**Data extracts:**

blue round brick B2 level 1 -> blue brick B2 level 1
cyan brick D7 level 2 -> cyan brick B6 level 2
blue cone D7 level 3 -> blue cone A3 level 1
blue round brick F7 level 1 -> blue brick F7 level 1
==
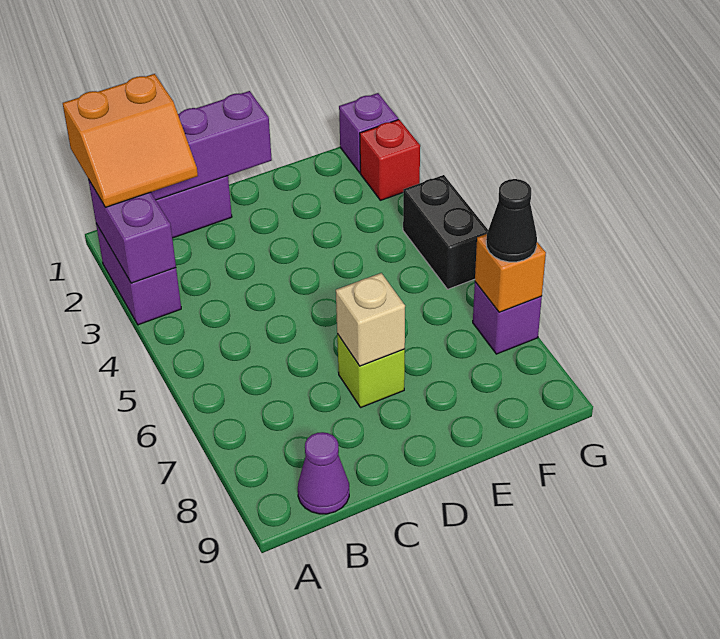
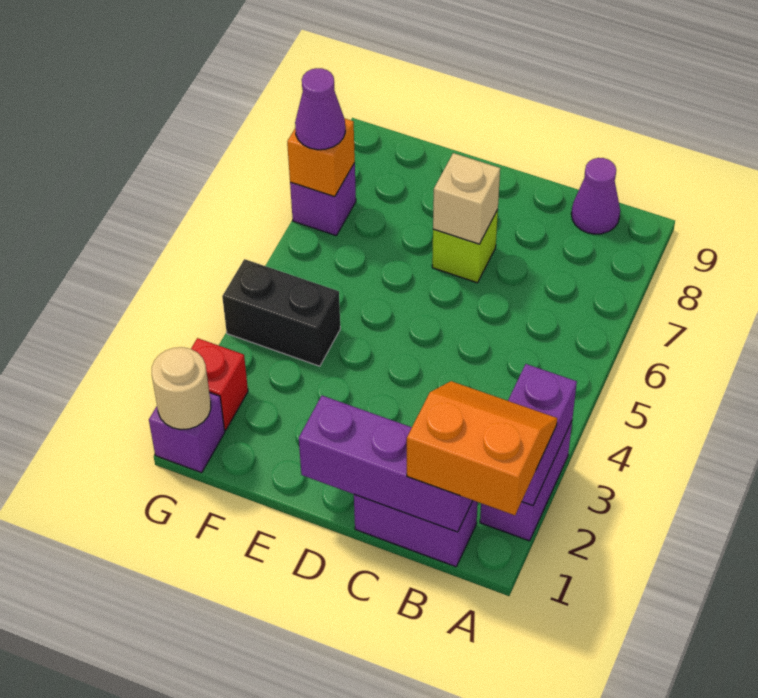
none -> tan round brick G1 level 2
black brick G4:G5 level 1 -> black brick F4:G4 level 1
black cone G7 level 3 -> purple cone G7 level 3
==
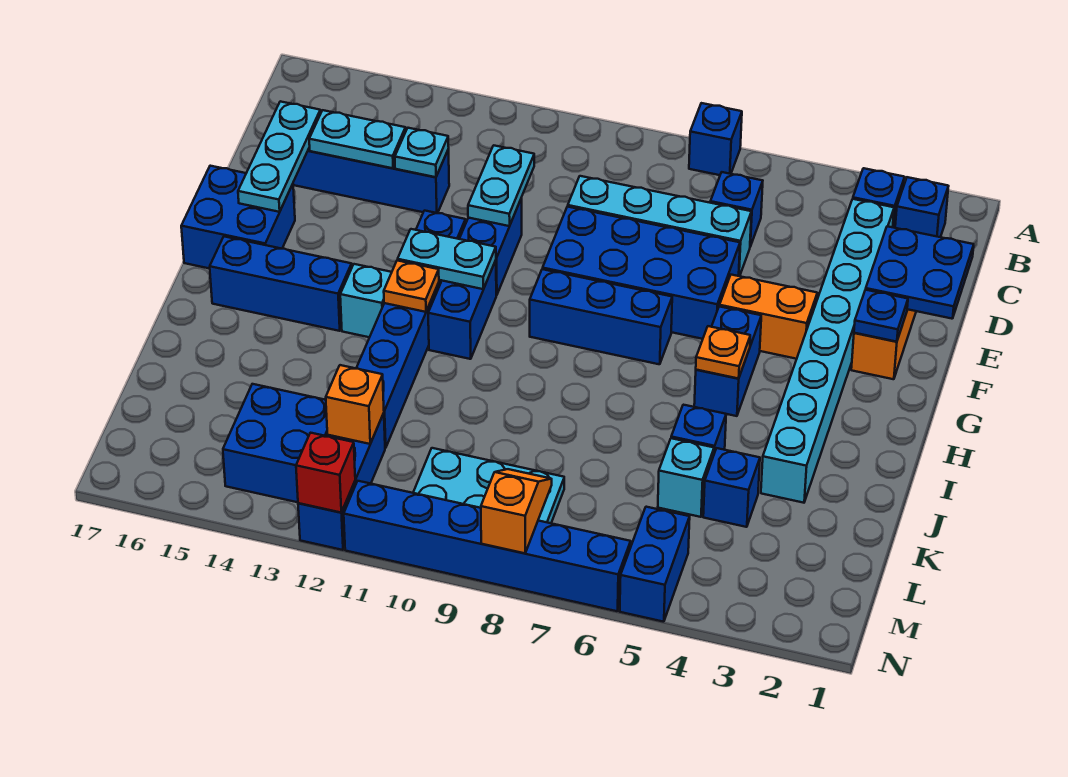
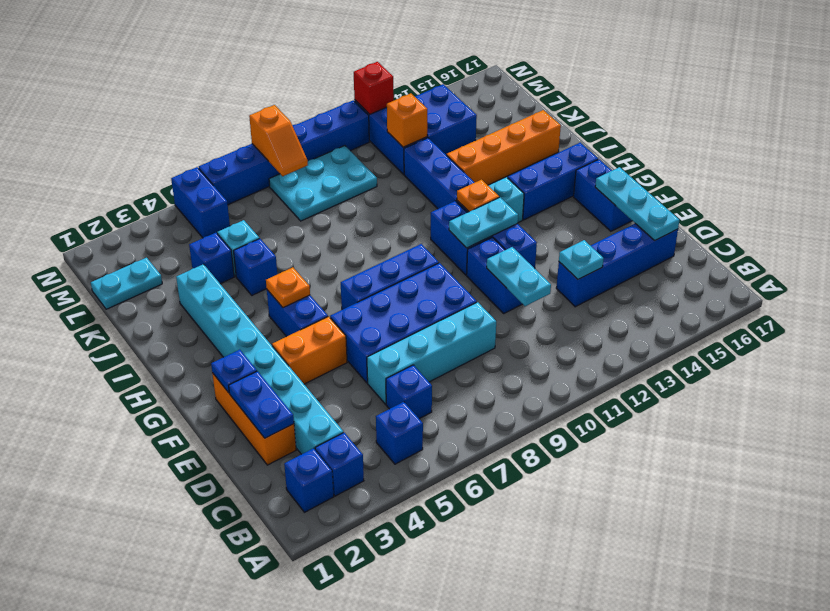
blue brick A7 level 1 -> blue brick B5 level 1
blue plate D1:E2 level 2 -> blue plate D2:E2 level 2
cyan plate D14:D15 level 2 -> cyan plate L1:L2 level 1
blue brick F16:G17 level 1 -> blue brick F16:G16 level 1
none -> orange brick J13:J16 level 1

**Exercise goal:** All that is needed is the exact run of lines above from the line containing "blue round brick B2" through the line containing "blue round brick F7", both of them included.

**Task result:**
blue round brick B2 level 1 -> blue brick B2 level 1
cyan brick D7 level 2 -> cyan brick B6 level 2
blue cone D7 level 3 -> blue cone A3 level 1
blue round brick F7 level 1 -> blue brick F7 level 1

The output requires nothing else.